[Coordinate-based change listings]
****

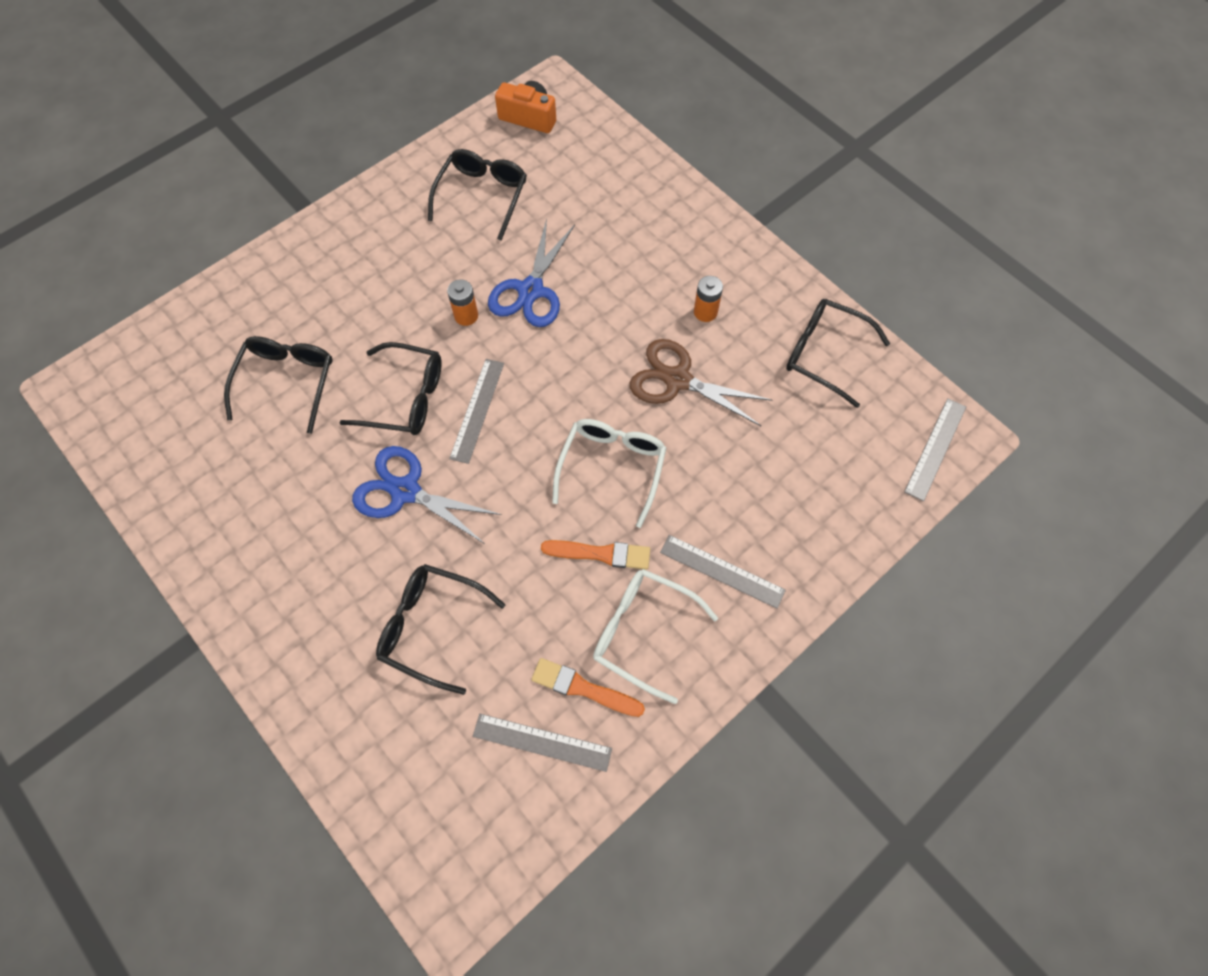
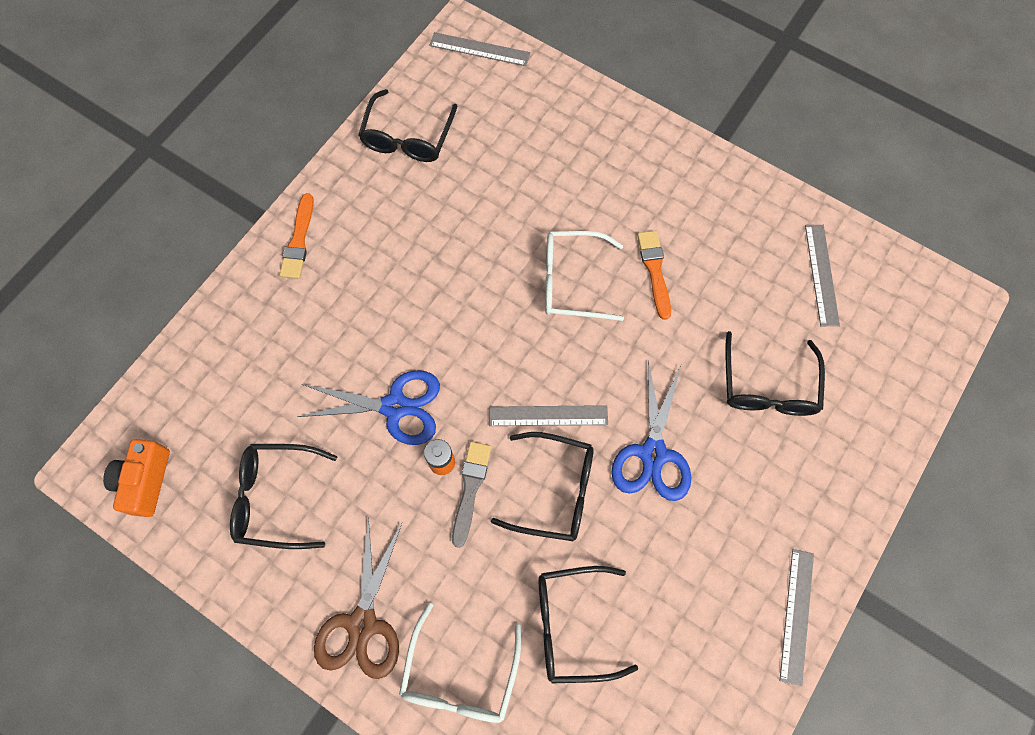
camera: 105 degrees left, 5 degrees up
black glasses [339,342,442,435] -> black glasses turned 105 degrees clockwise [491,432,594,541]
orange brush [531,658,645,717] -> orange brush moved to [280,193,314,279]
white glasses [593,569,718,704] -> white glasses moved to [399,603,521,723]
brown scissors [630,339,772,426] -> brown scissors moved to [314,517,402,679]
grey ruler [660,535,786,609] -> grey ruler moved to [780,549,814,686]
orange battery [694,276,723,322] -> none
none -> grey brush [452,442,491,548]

****

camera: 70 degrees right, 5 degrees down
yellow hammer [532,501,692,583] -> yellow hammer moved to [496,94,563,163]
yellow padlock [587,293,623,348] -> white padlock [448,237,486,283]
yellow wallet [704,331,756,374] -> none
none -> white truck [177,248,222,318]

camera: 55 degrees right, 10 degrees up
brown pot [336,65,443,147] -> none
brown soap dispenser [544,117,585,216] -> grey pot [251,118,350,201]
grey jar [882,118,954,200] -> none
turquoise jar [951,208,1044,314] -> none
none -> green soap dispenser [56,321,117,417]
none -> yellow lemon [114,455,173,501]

****

→ **What to produce**: Look above for the line containing "orange brush [531,658,645,717]" and the line containing "none -> grey brush [452,442,491,548]". Transcribe both, with the lines between them, exactly.

→ **Exercise solution**:
orange brush [531,658,645,717] -> orange brush moved to [280,193,314,279]
white glasses [593,569,718,704] -> white glasses moved to [399,603,521,723]
brown scissors [630,339,772,426] -> brown scissors moved to [314,517,402,679]
grey ruler [660,535,786,609] -> grey ruler moved to [780,549,814,686]
orange battery [694,276,723,322] -> none
none -> grey brush [452,442,491,548]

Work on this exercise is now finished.